> **PROBLEM TO WORK ON**: What is needed is an exact copy of the entries below, from the line that contains "IC1 pin GP4: none -> DGND" through the final line, both included, and nothing else.

> **WORKING DATA**:
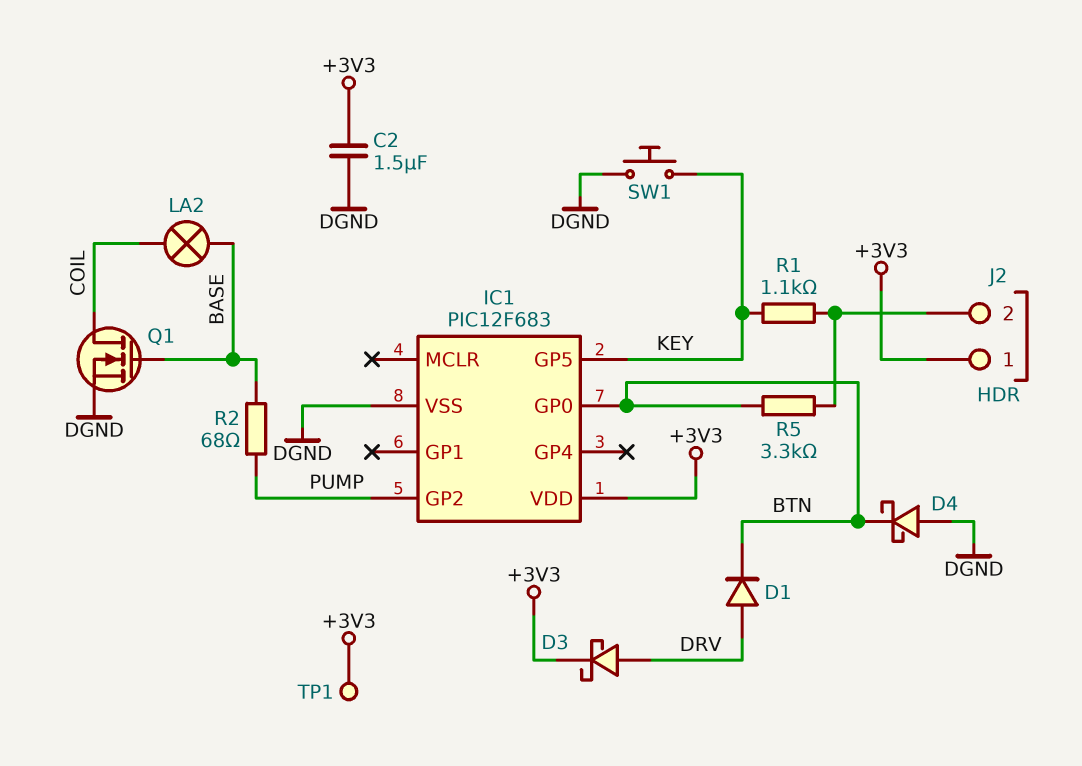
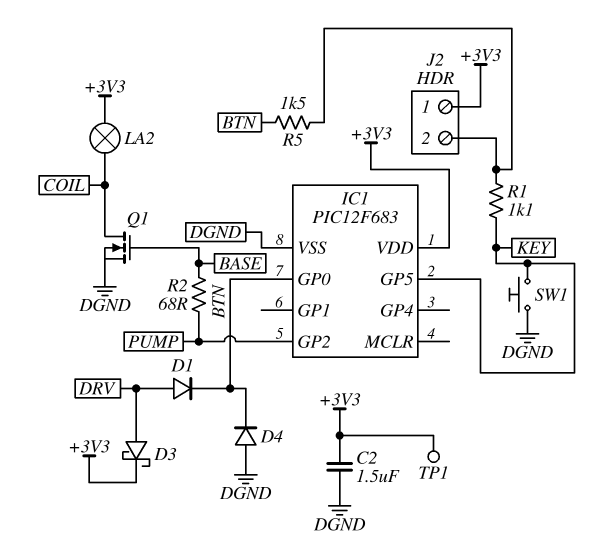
D4: schottky (A DGND, K BTN) -> diode (A DGND, K BTN)
LA2: lamp (BASE, COIL) -> lamp (+3V3, COIL)
R5: 3.3k (BTN, J2/2) -> 1.5k (BTN, J2/2)

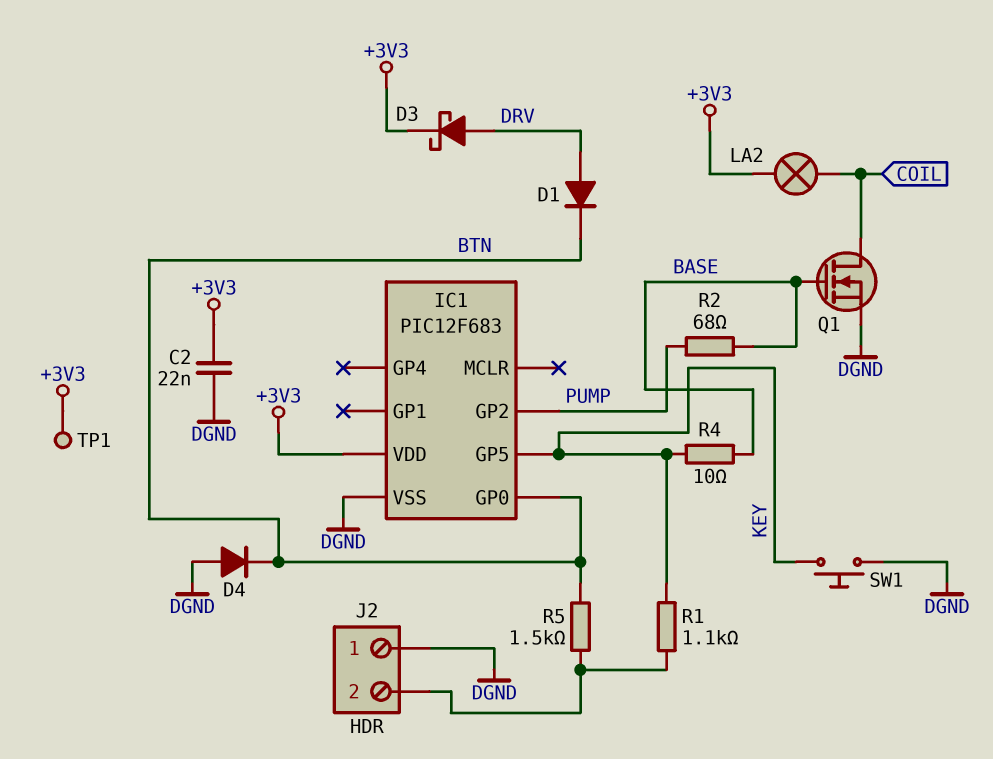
C2: 1.5uF (+3V3, DGND) -> 22nF (+3V3, DGND)
J2 pin 1: +3V3 -> DGND
R4: none -> 10 (BASE, KEY)

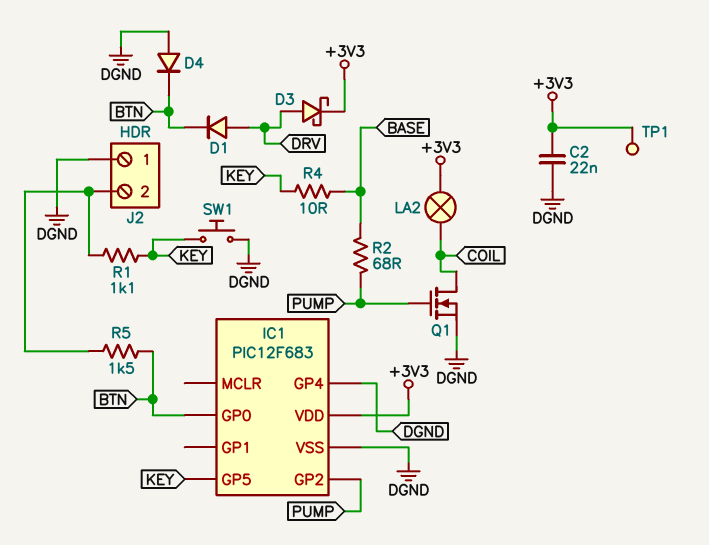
IC1 pin GP4: none -> DGND
Q1: NMOS (G BASE, D COIL, S DGND) -> NMOS (G PUMP, D COIL, S DGND)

> **SOLUTION TO THIS PROBLEM**:
IC1 pin GP4: none -> DGND
Q1: NMOS (G BASE, D COIL, S DGND) -> NMOS (G PUMP, D COIL, S DGND)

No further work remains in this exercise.